Records from a collection:
--
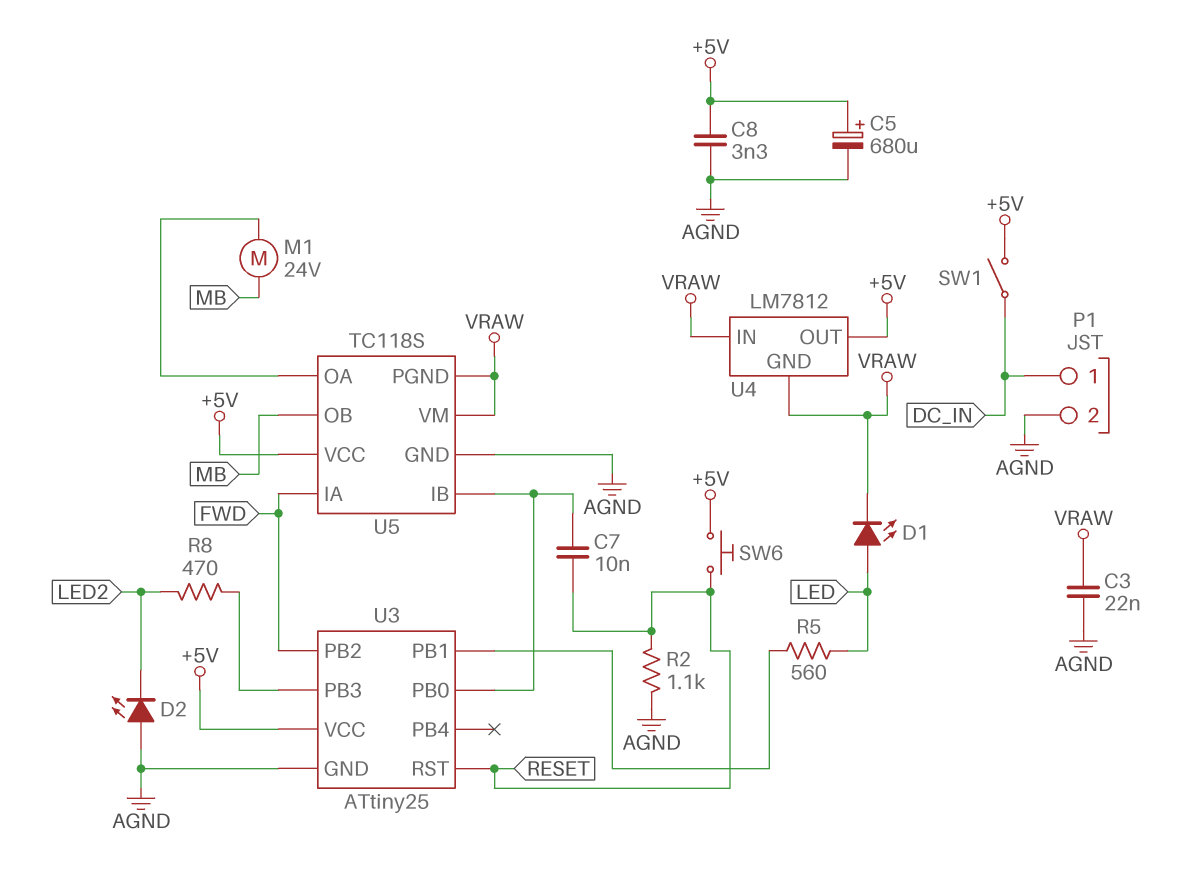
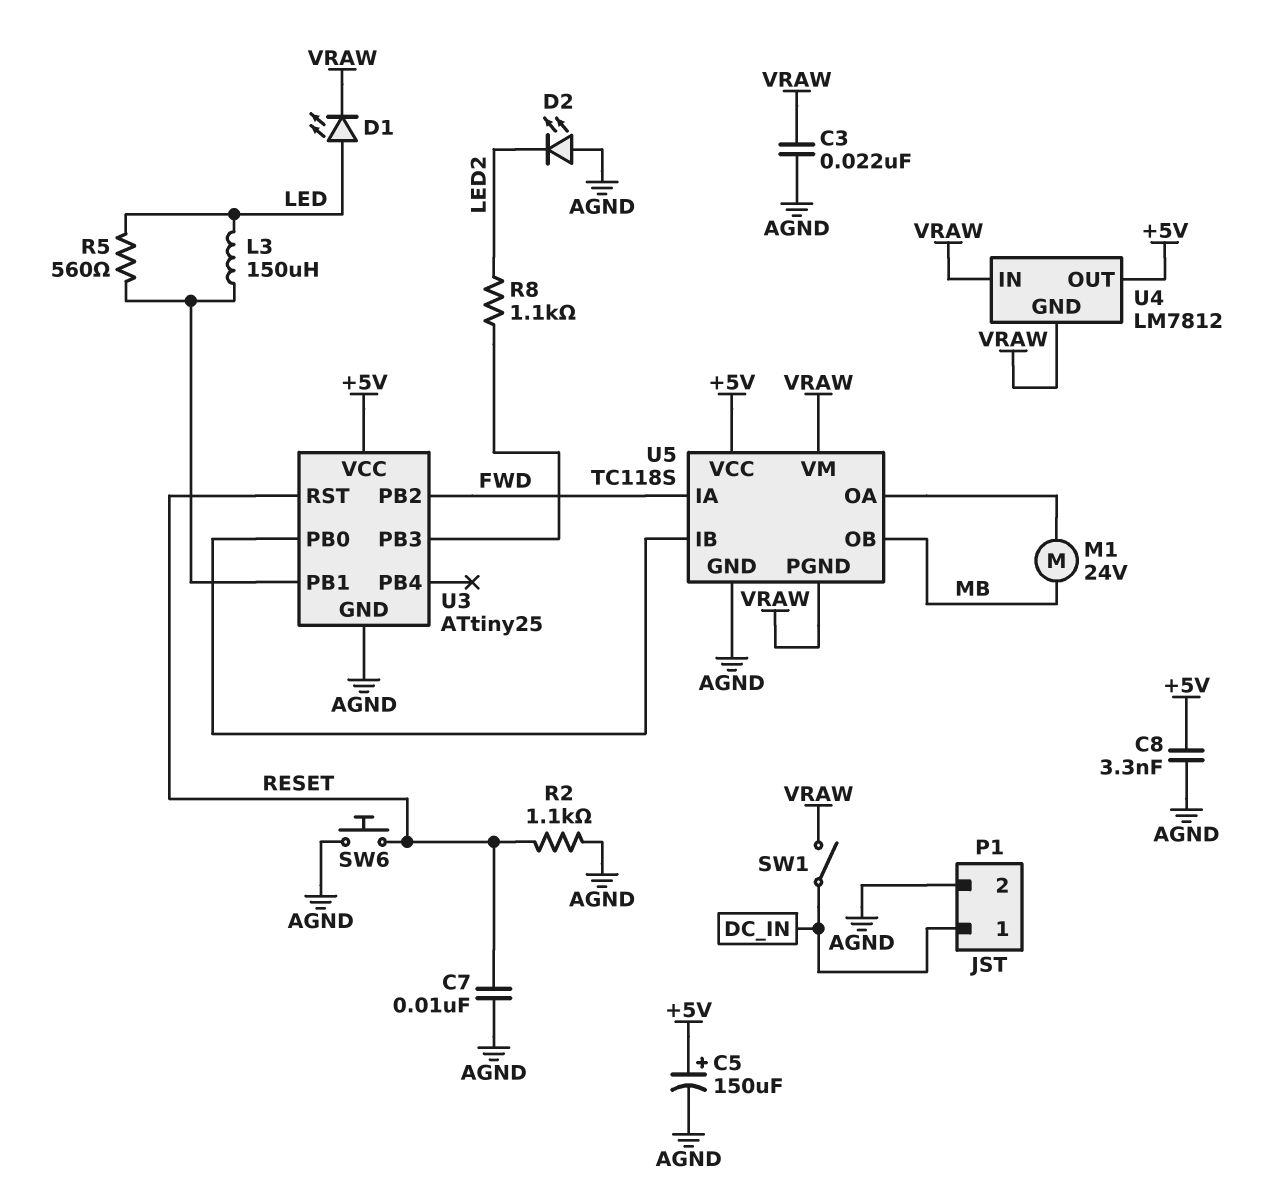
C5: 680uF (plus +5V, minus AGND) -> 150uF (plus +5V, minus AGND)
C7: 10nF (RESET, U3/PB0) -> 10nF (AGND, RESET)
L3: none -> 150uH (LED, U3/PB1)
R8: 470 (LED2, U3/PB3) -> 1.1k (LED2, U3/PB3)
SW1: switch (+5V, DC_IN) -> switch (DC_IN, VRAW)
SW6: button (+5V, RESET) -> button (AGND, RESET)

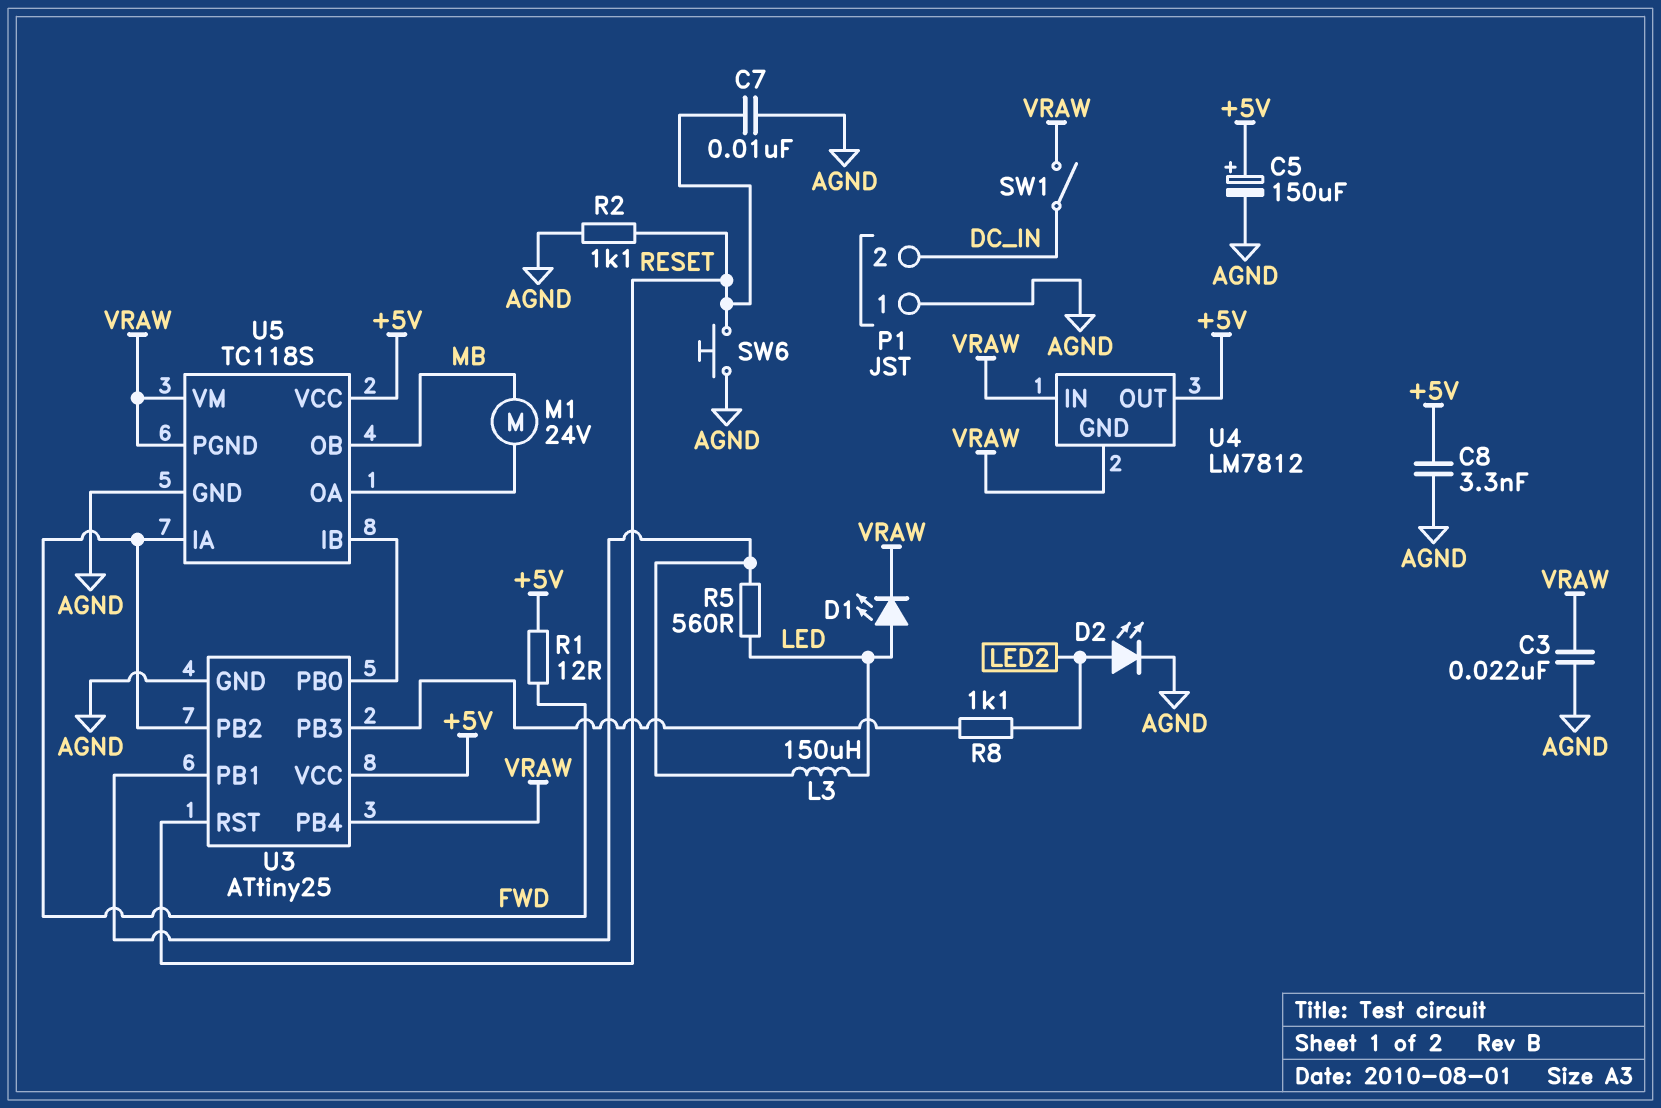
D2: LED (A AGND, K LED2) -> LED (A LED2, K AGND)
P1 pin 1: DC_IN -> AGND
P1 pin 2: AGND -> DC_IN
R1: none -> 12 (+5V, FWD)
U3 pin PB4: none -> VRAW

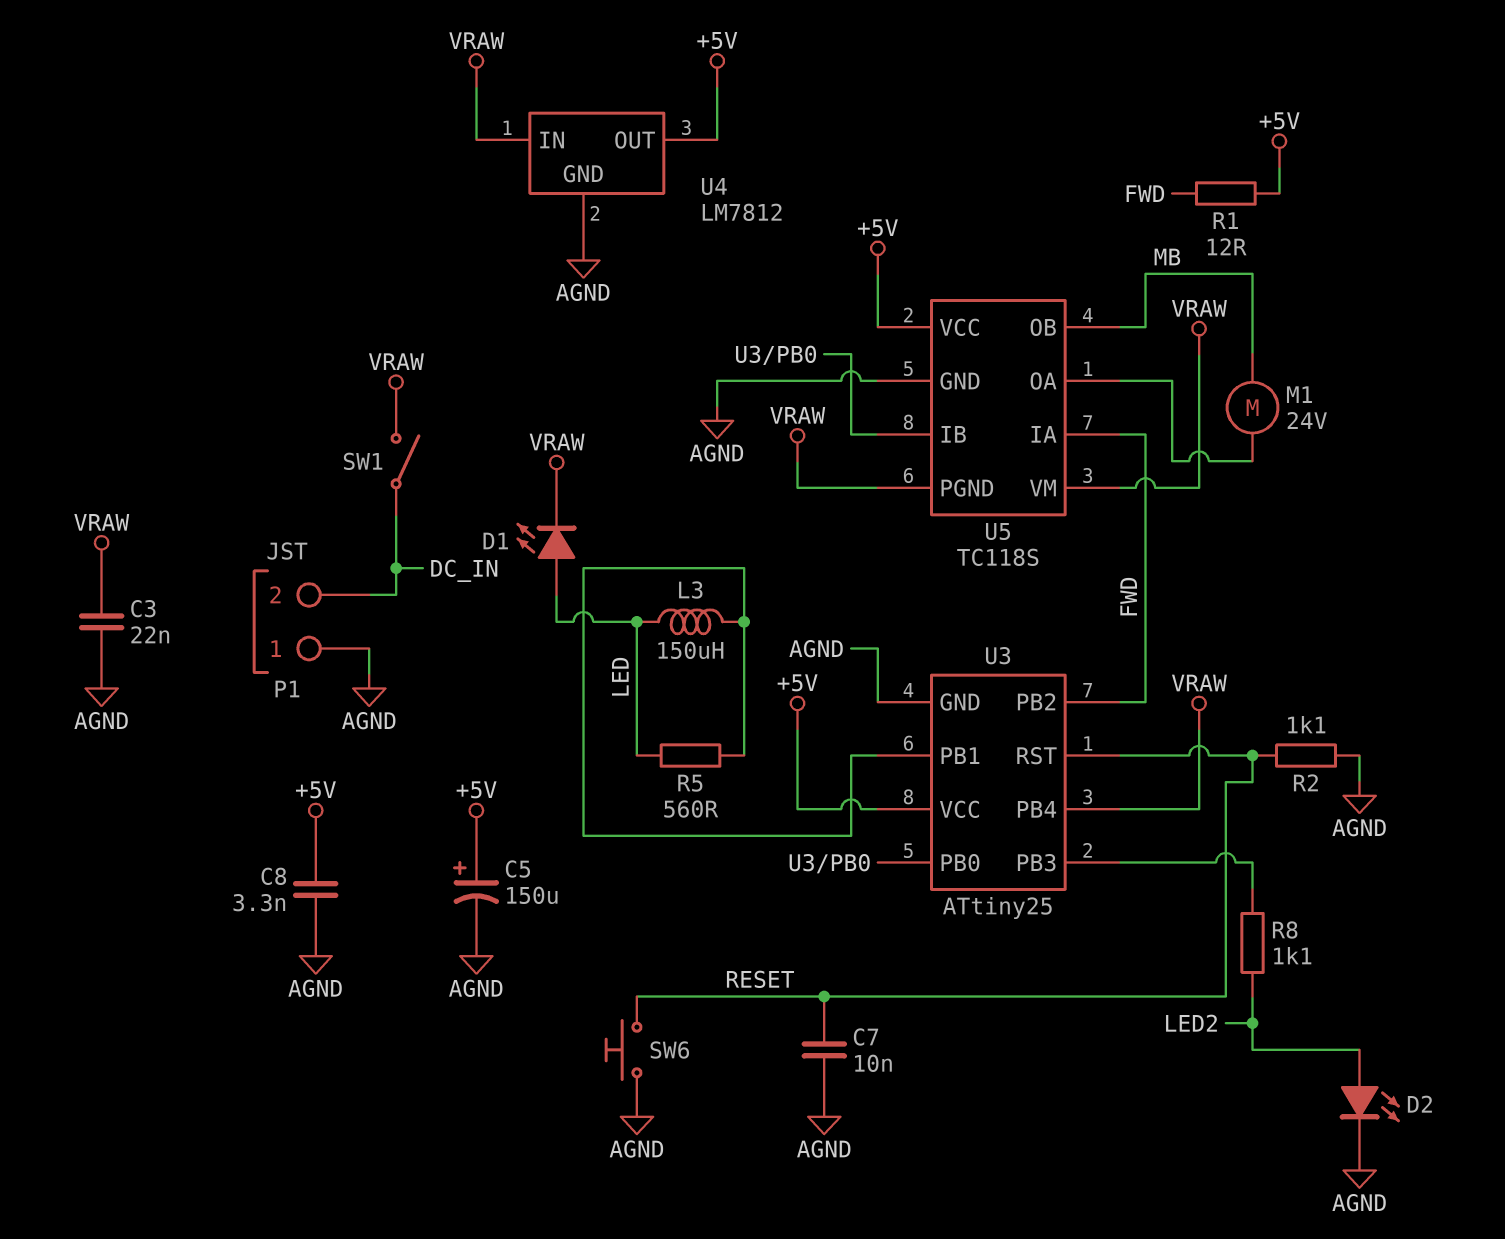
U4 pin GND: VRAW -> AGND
--
What you have to do: Check each line of the records for "none" and copy the ones that contain it.

Written answer:
L3: none -> 150uH (LED, U3/PB1)
R1: none -> 12 (+5V, FWD)
U3 pin PB4: none -> VRAW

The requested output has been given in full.